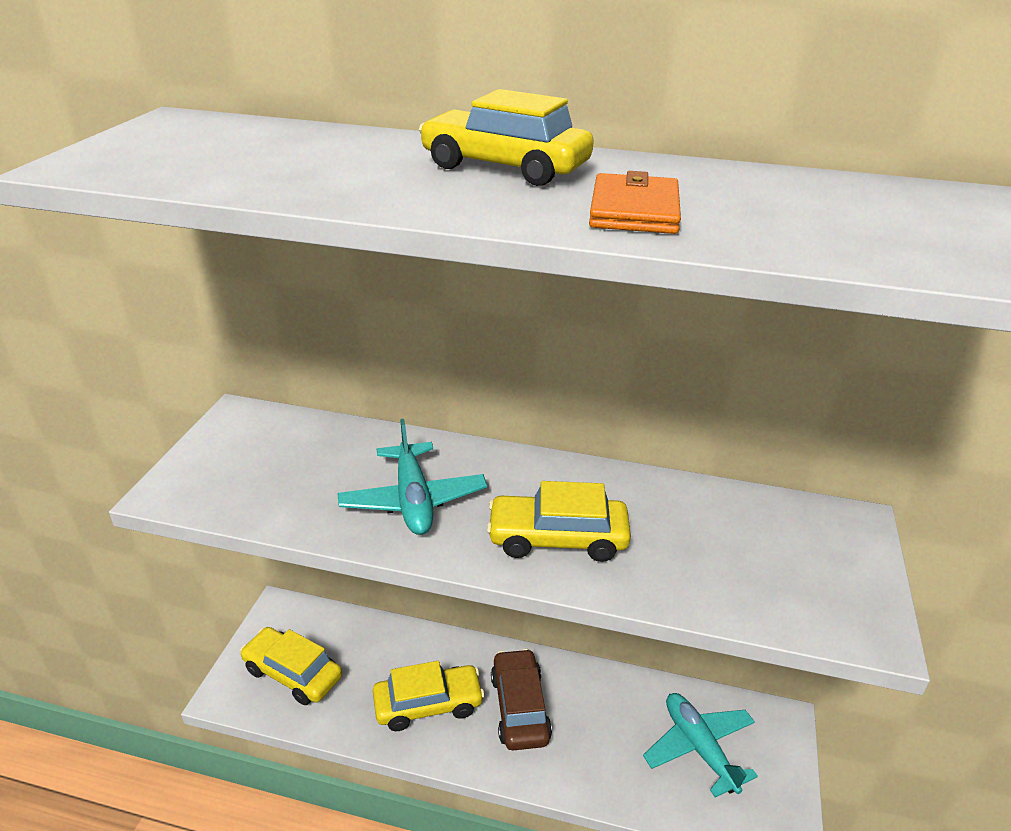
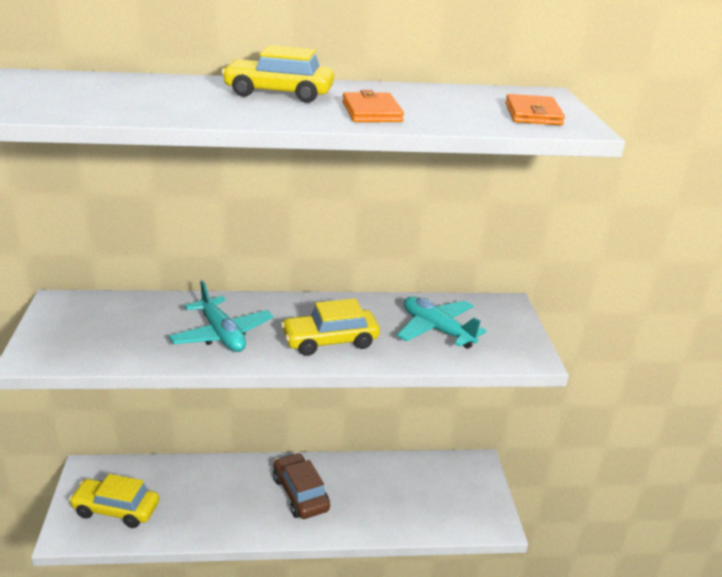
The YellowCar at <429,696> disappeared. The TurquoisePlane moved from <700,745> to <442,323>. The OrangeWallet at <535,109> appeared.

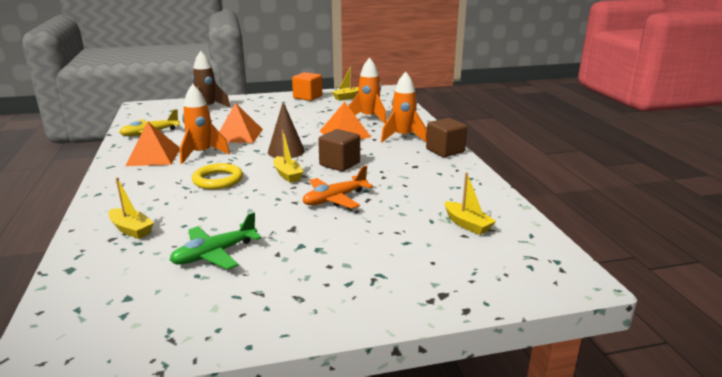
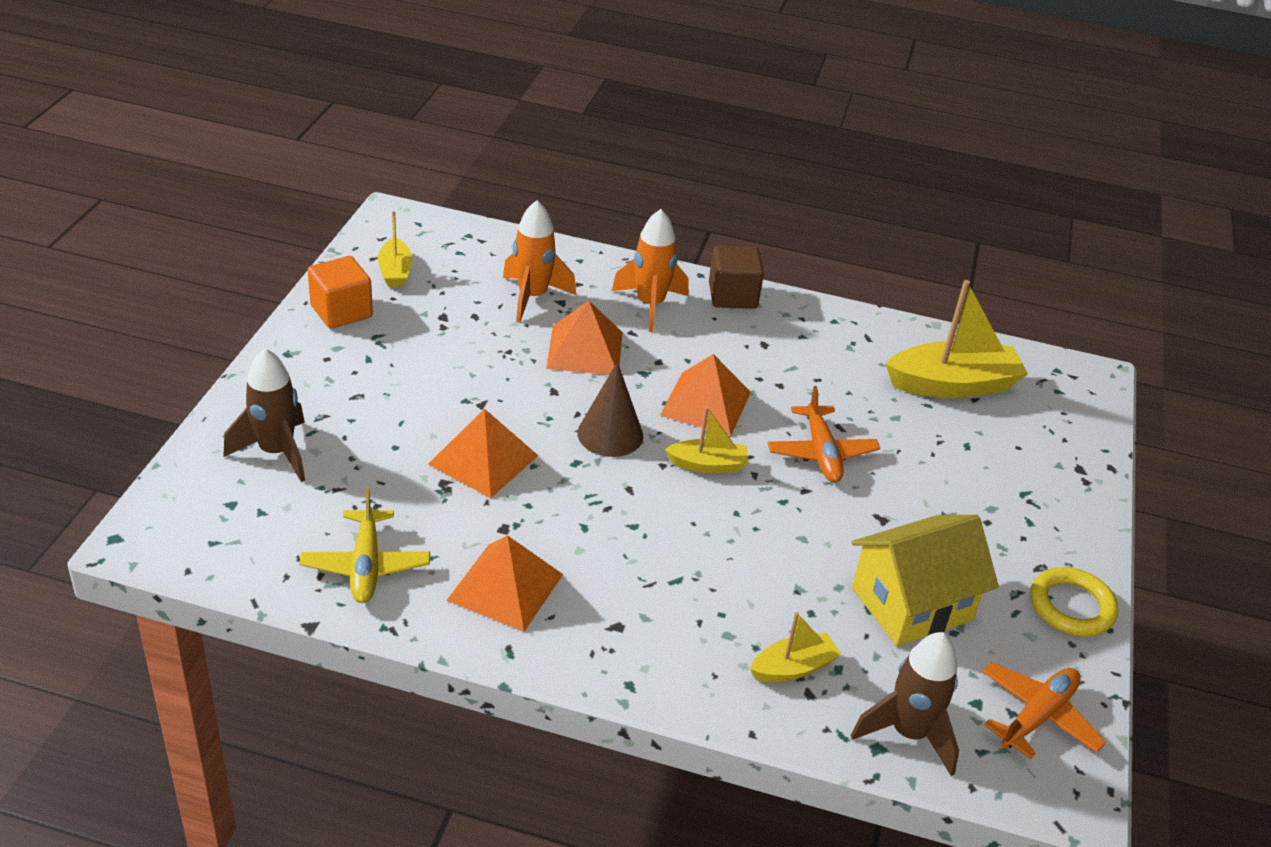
The OrangeRocket at <205,124> disappeared. The BrownCube at <339,150> was replaced by the OrangePyramid at <705,395>. The YellowRing moved from <217,176> to <1074,602>. The YellowBoat at <470,203> changed to 1.85 times the size. The GreenPlane at <216,241> was replaced by the YellowHouse at <925,580>. The BrownRocket at <905,704> appeared. The OrangePlane at <1044,710> appeared.

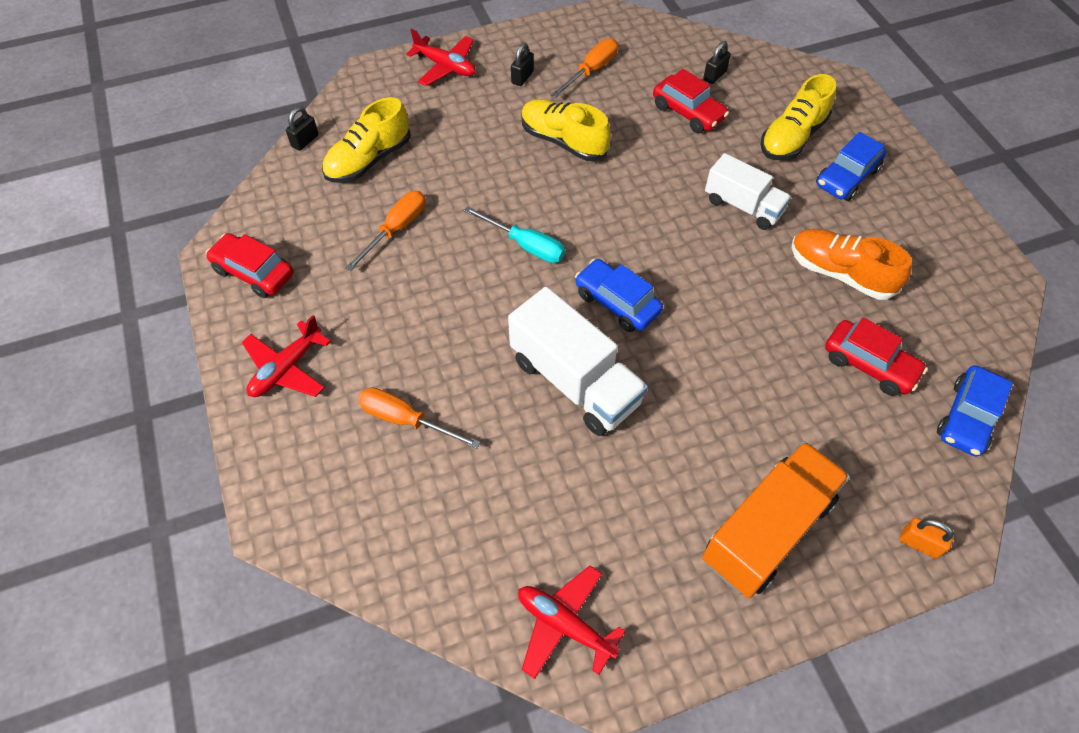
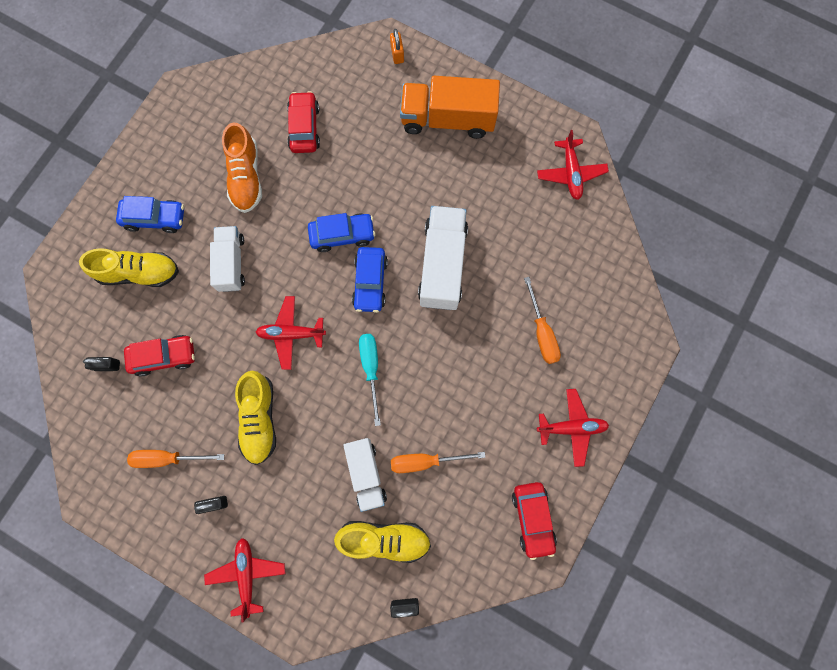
The RedCar at <691,101> turned 75 degrees clockwise. The BlueCar moved from <975,410> to <342,232>. The RedPlane at <291,333> appeared. The WhiteTruck at <365,475> appeared.

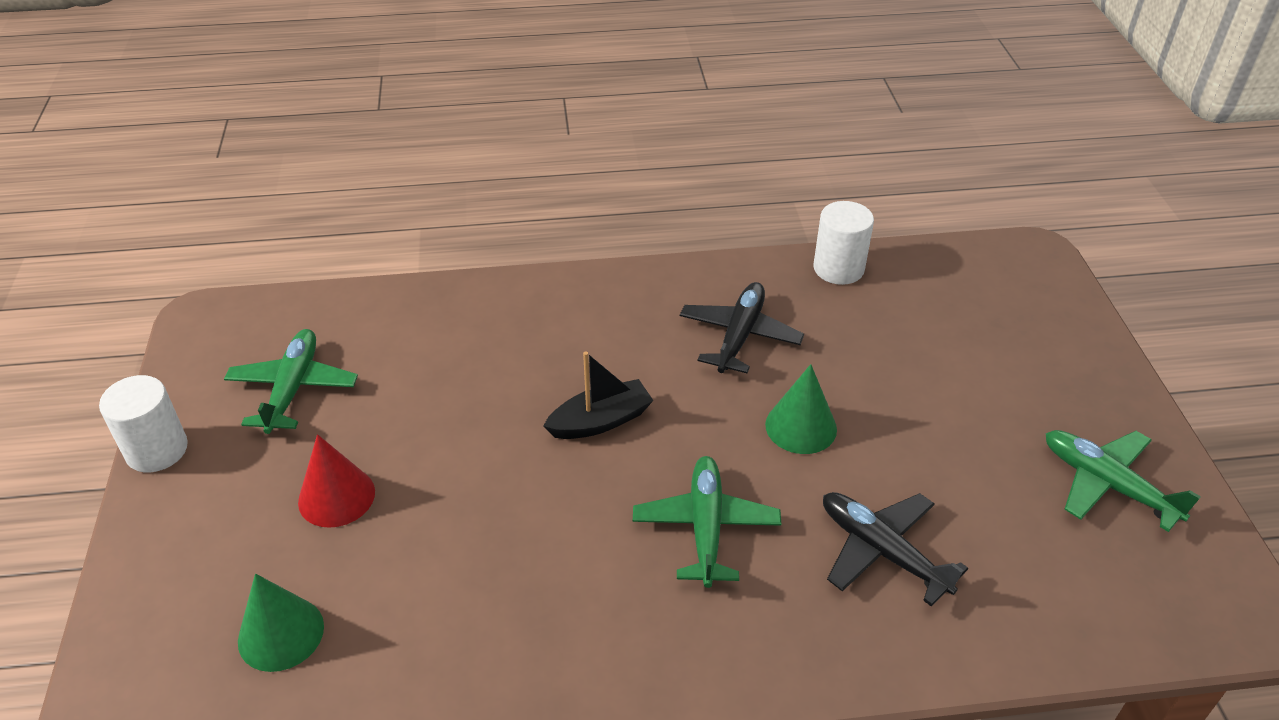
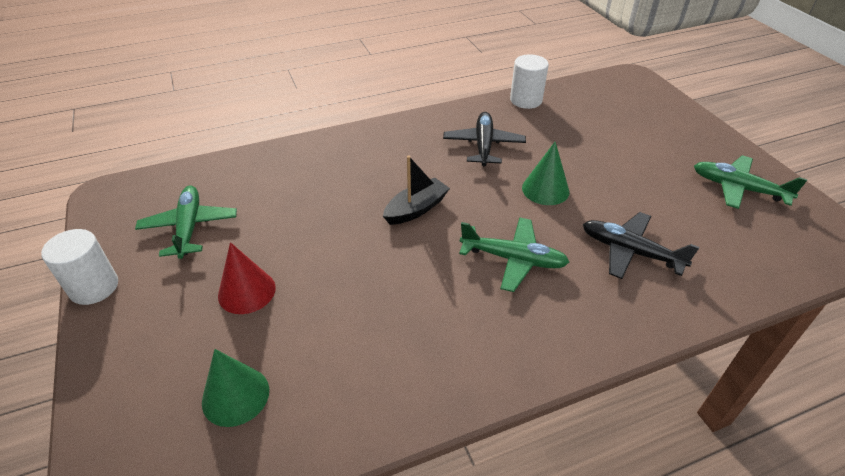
The GreenPlane at <707,522> turned 120 degrees clockwise.

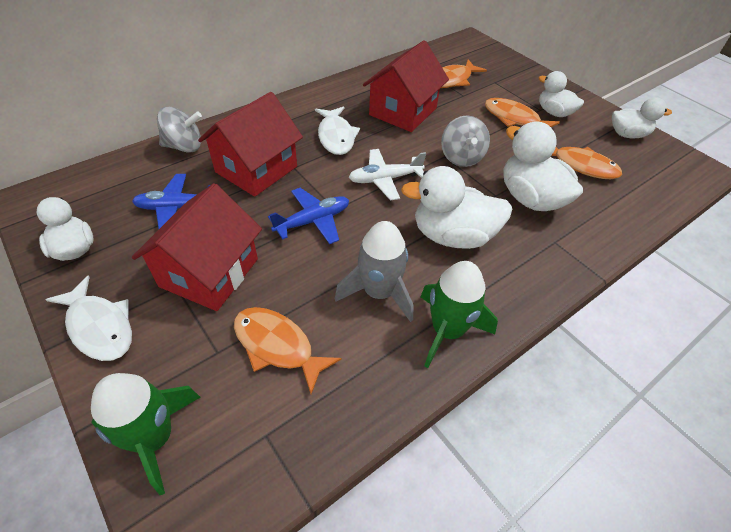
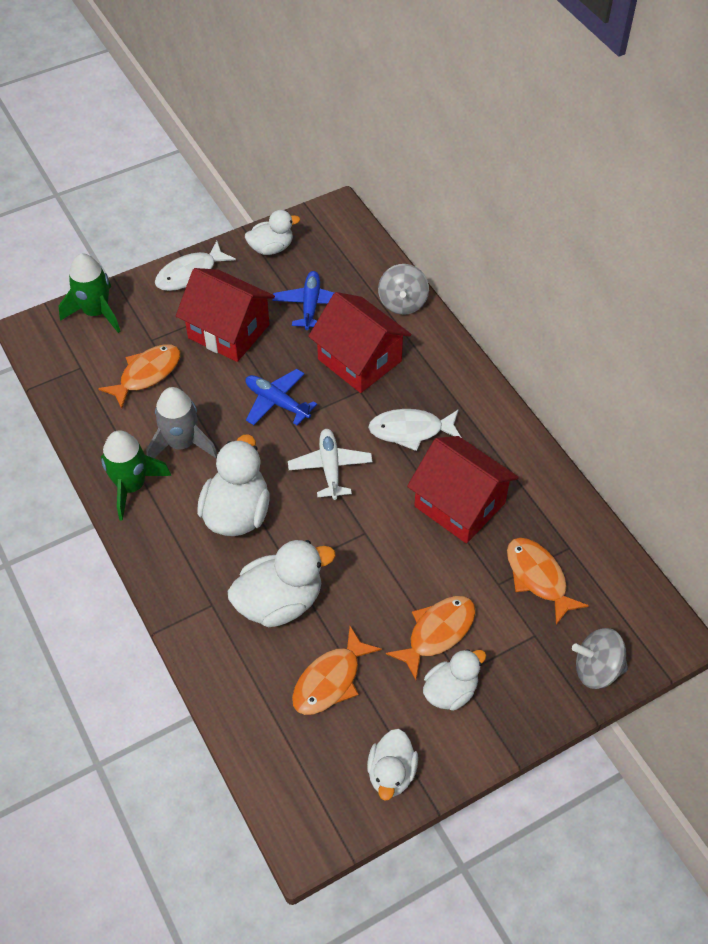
The GreySpinningTop moved from <465,141> to <600,658>. The BluePlane at <308,216> turned 150 degrees clockwise.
..........
• EXERCISE DESCRIPTION: Wherever the word "GreenPlane" appears in the listing above, copy the whole line.

• RESPONSE BOX:
The OrangeRocket at <205,124> disappeared. The BrownCube at <339,150> was replaced by the OrangePyramid at <705,395>. The YellowRing moved from <217,176> to <1074,602>. The YellowBoat at <470,203> changed to 1.85 times the size. The GreenPlane at <216,241> was replaced by the YellowHouse at <925,580>. The BrownRocket at <905,704> appeared. The OrangePlane at <1044,710> appeared.
The GreenPlane at <707,522> turned 120 degrees clockwise.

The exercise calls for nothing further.